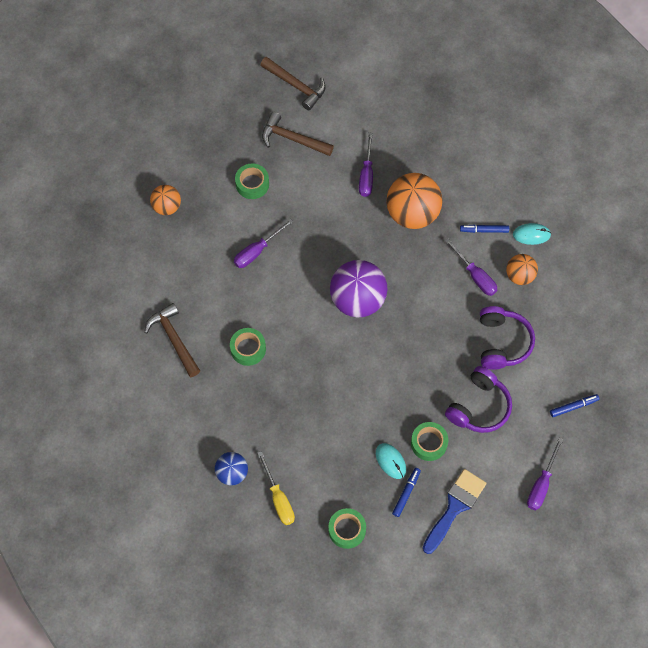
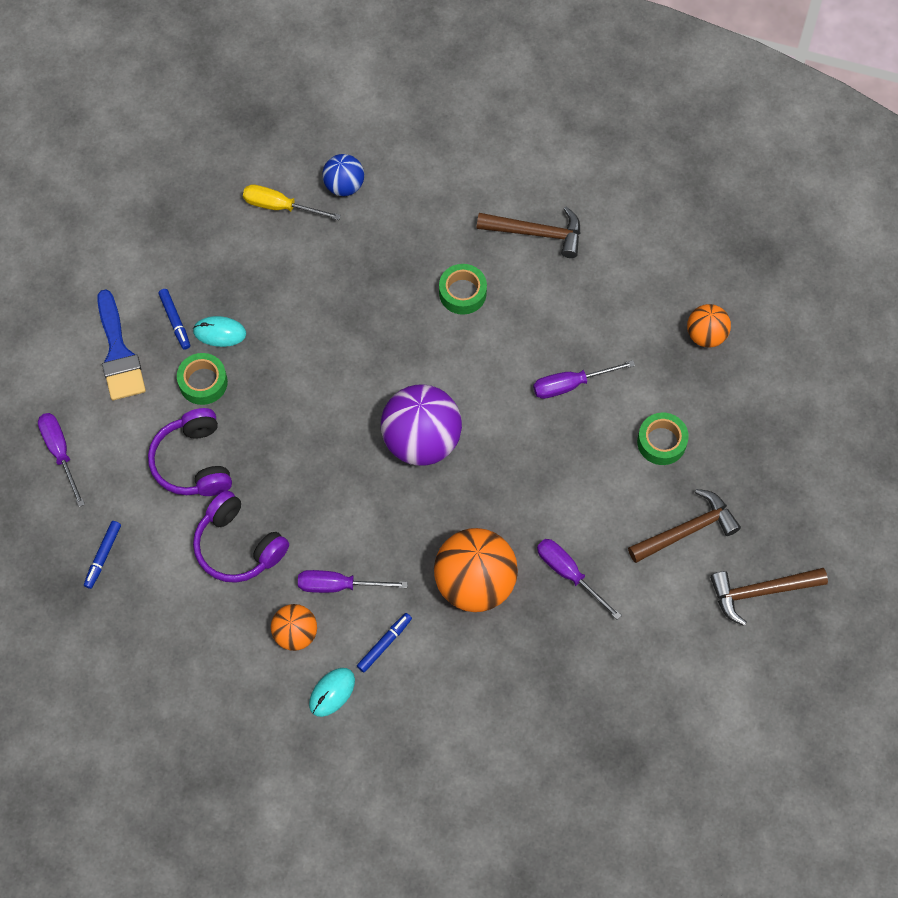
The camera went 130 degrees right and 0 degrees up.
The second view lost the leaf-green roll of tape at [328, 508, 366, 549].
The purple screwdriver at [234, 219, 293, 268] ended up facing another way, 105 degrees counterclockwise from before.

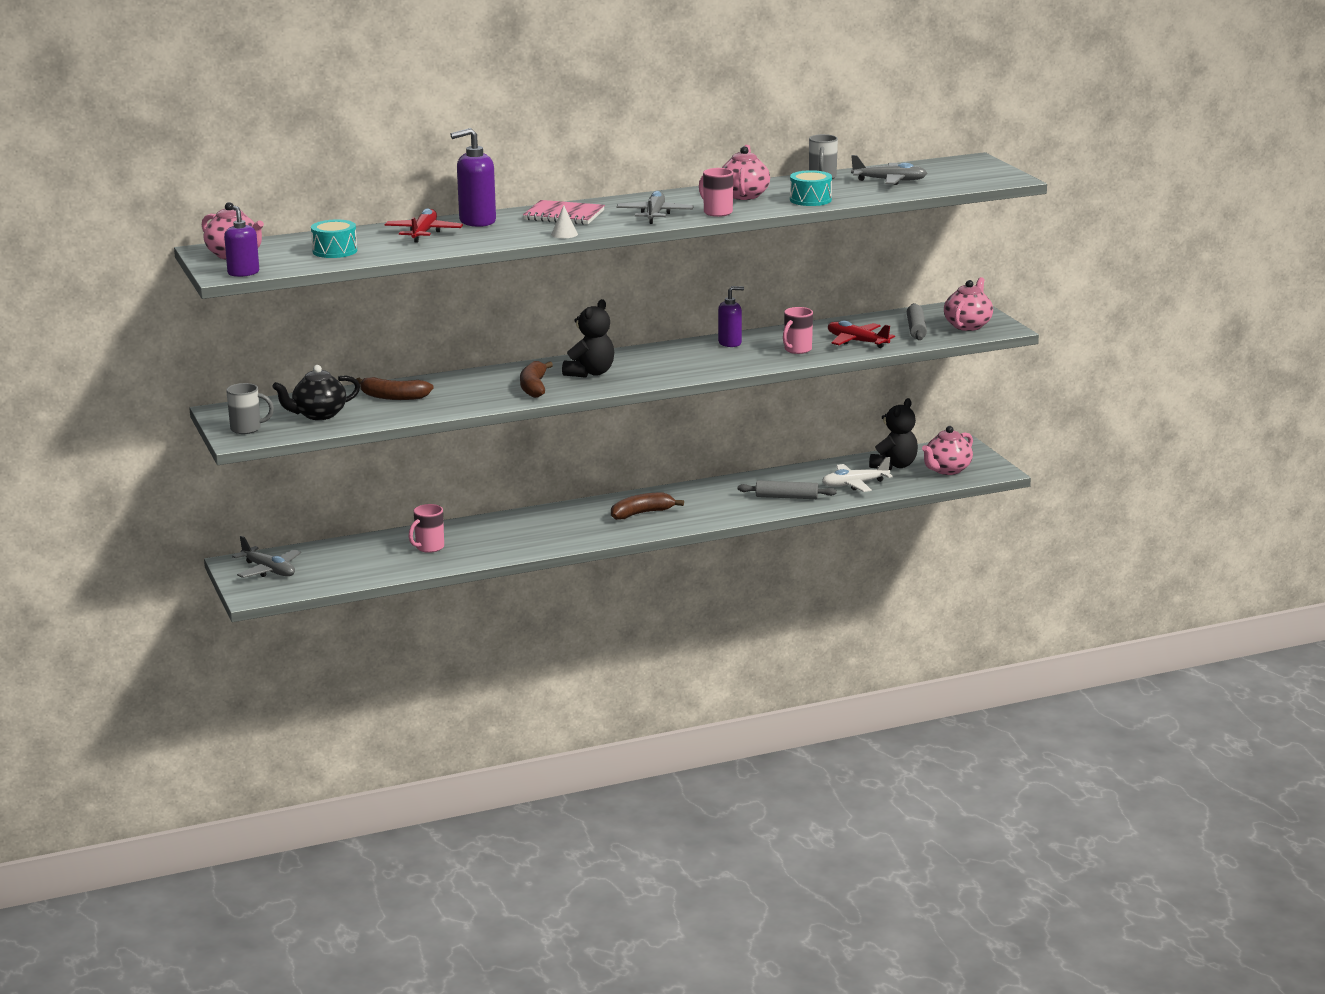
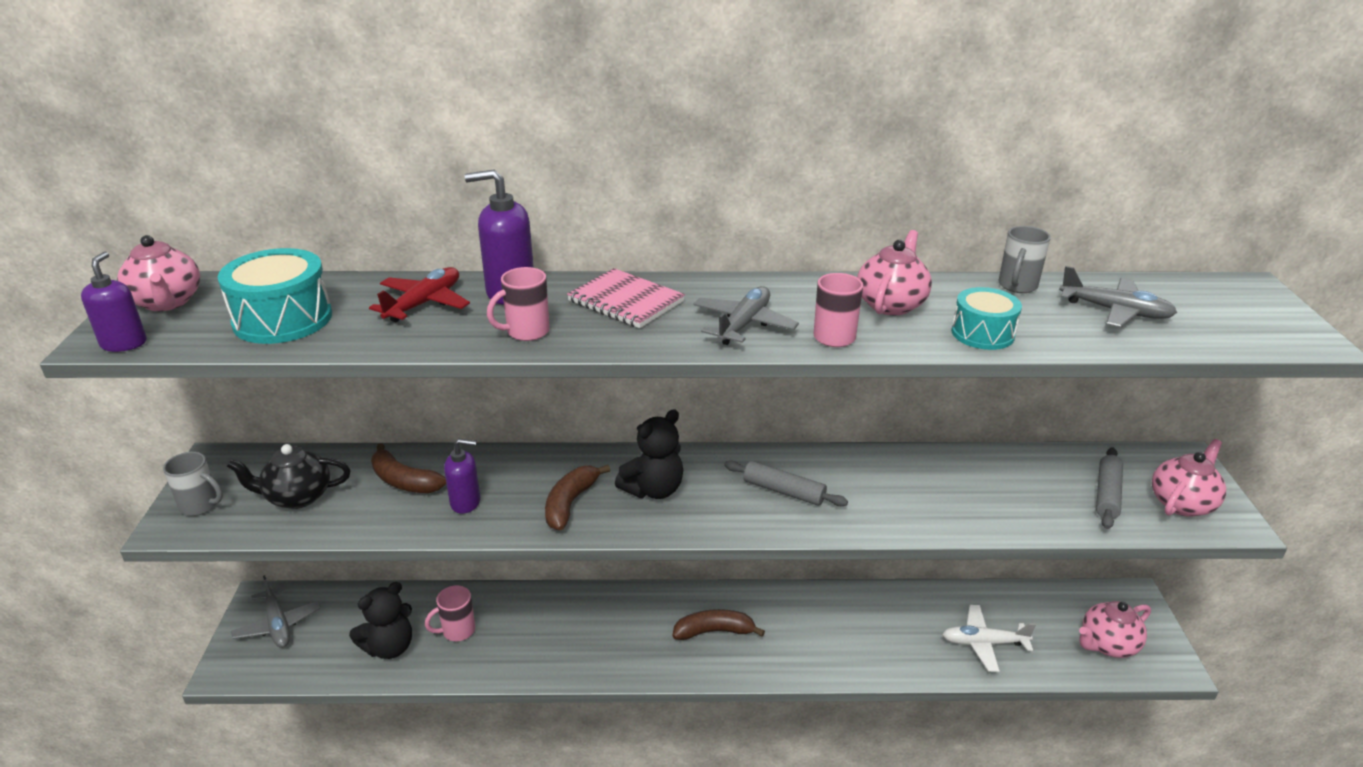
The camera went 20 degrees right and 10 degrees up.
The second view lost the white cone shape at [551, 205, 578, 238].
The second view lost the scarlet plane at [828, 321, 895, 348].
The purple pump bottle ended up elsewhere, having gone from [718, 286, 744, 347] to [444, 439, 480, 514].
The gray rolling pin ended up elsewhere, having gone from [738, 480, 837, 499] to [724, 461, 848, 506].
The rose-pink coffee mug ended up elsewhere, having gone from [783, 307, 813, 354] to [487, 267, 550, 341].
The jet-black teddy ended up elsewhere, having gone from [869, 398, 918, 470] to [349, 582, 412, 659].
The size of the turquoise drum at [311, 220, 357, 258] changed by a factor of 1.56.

§ **Task details**:
In the answer, set down only the lines from the opening line of the listing through the line that holds "The second view lost the leaf-green", exactly as they appear, minus the pictures.

§ **Output for this task**:
The camera went 130 degrees right and 0 degrees up.
The second view lost the leaf-green roll of tape at [328, 508, 366, 549].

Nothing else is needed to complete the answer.